- [Task instructions]: Filter the listing below, please, and copy only the lines with the word "pencil".

- [Stored data]:
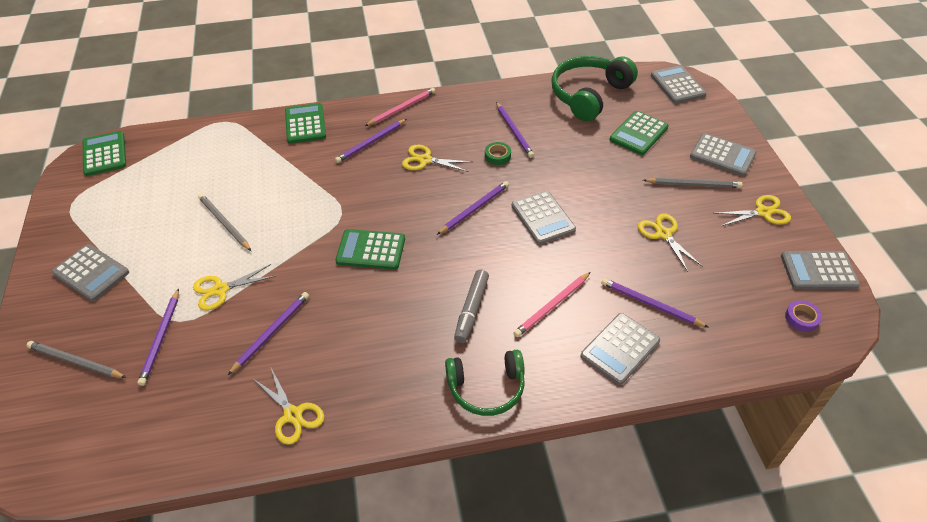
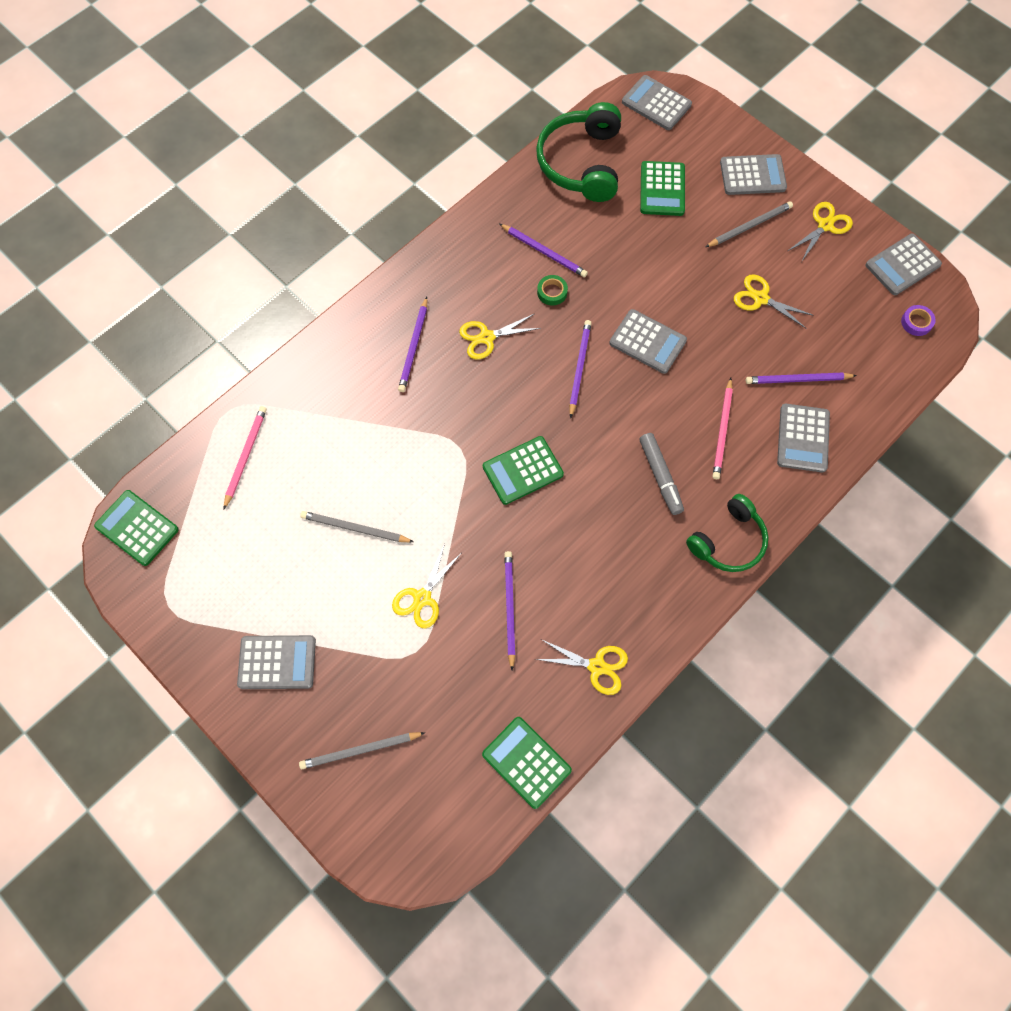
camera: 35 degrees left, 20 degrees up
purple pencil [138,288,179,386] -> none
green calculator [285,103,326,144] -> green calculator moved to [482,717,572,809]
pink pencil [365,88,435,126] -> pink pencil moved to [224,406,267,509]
==
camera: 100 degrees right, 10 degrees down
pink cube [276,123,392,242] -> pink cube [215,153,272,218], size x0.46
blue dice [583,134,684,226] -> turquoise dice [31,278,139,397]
==
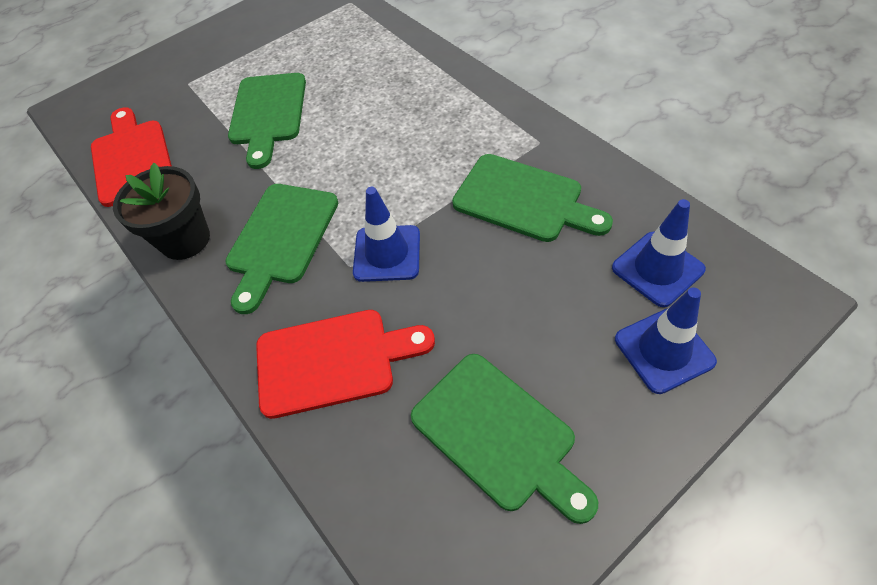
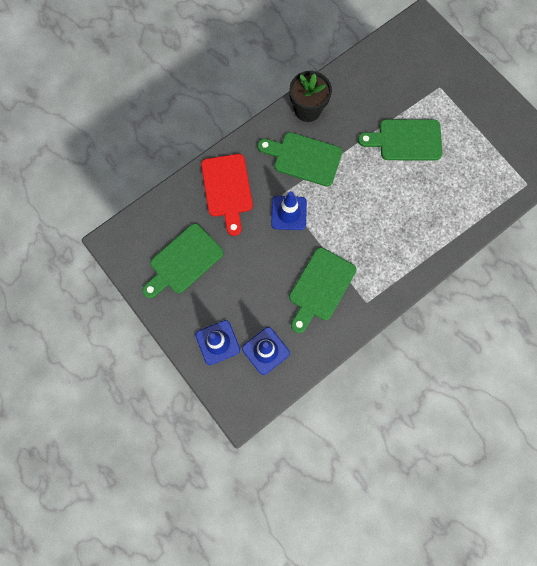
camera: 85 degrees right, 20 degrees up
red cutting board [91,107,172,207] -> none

- [Problem solution]:
purple pencil [138,288,179,386] -> none
pink pencil [365,88,435,126] -> pink pencil moved to [224,406,267,509]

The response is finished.